[DESCRIPTION OF THE TASK]
Every line of the records below that holds the word "yellow" should be copied out.

[RECORD SET]
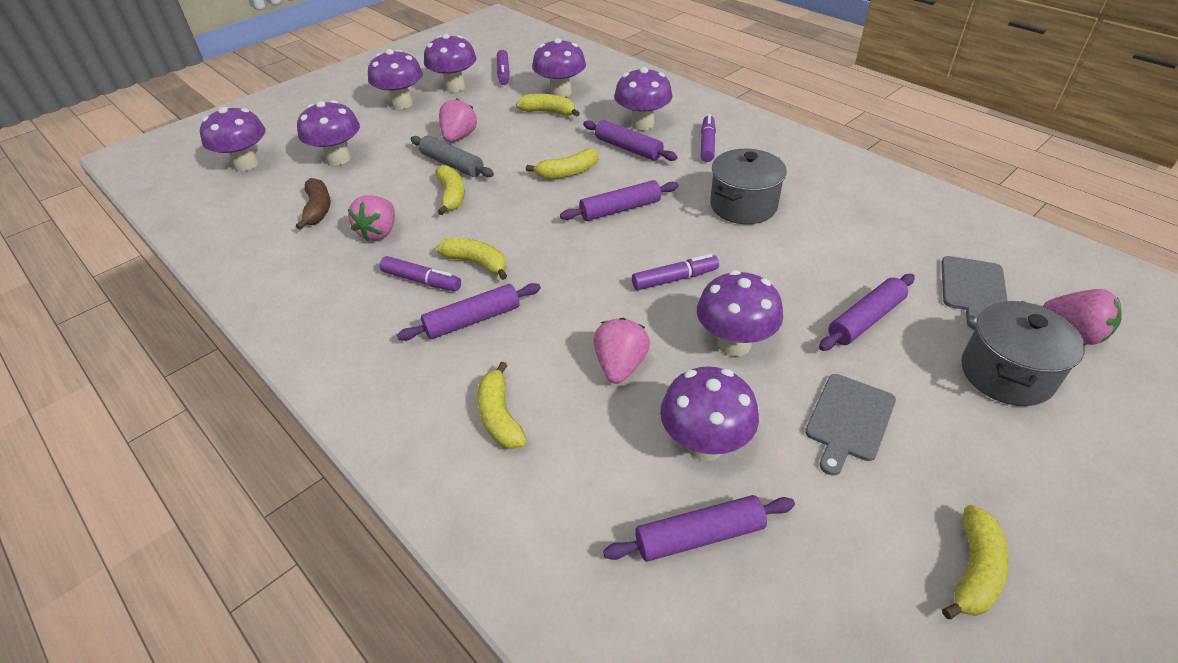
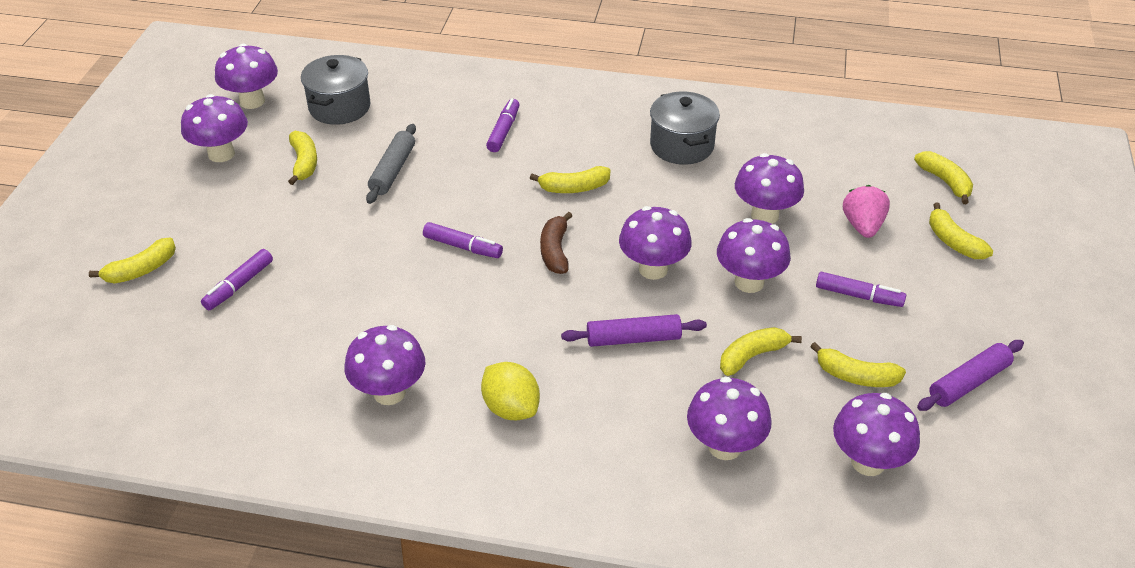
grey cutting board: 2 -> 0
pink strawberry: 4 -> 1
purple rolling pin: 5 -> 2
yellow banana: 6 -> 7
yellow lemon: 0 -> 1

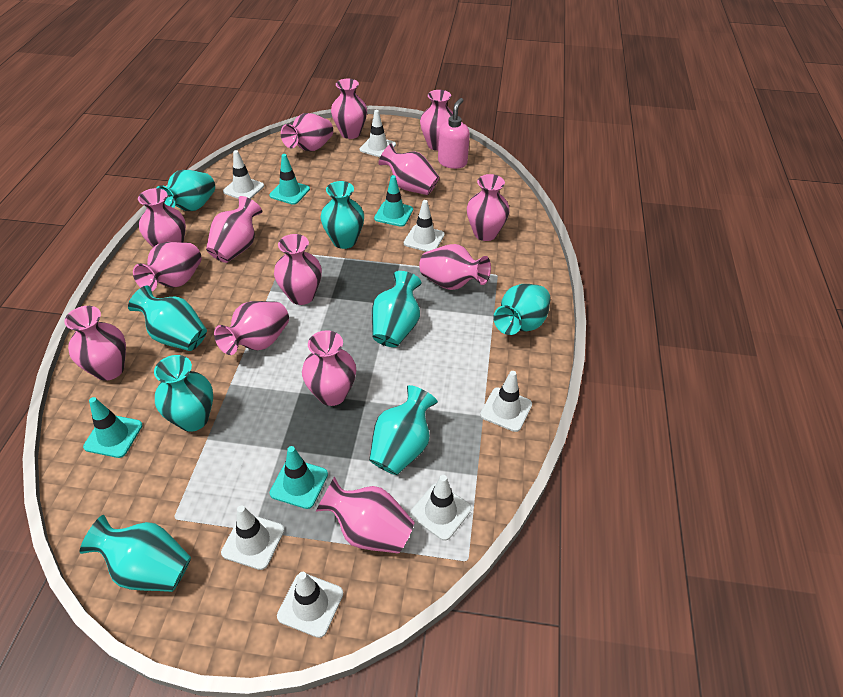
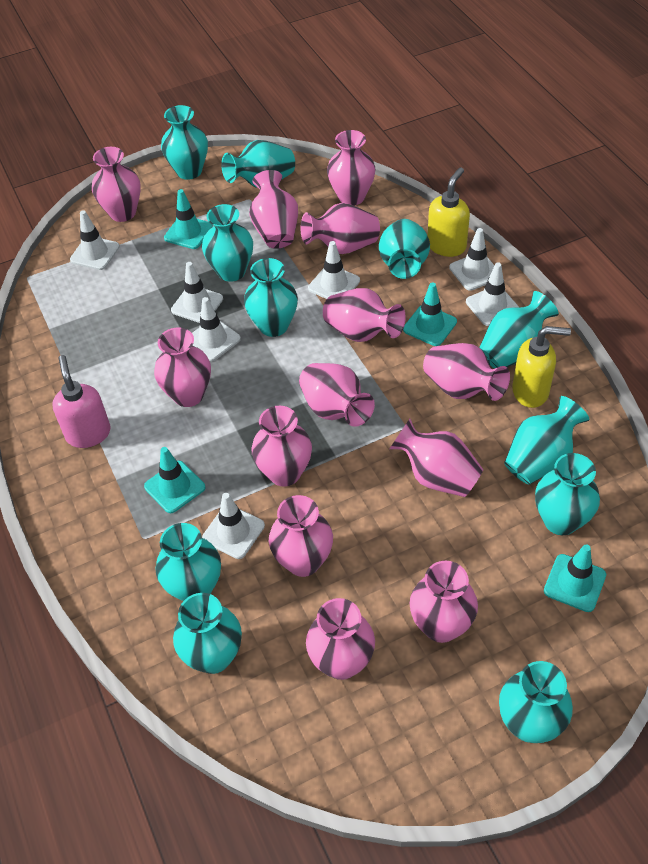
pink vase: 14 -> 13
turquoise vase: 8 -> 11
yellow soap dispenser: 0 -> 2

[SOLUTION FOR THIS EXERCISE]
yellow banana: 6 -> 7
yellow lemon: 0 -> 1
yellow soap dispenser: 0 -> 2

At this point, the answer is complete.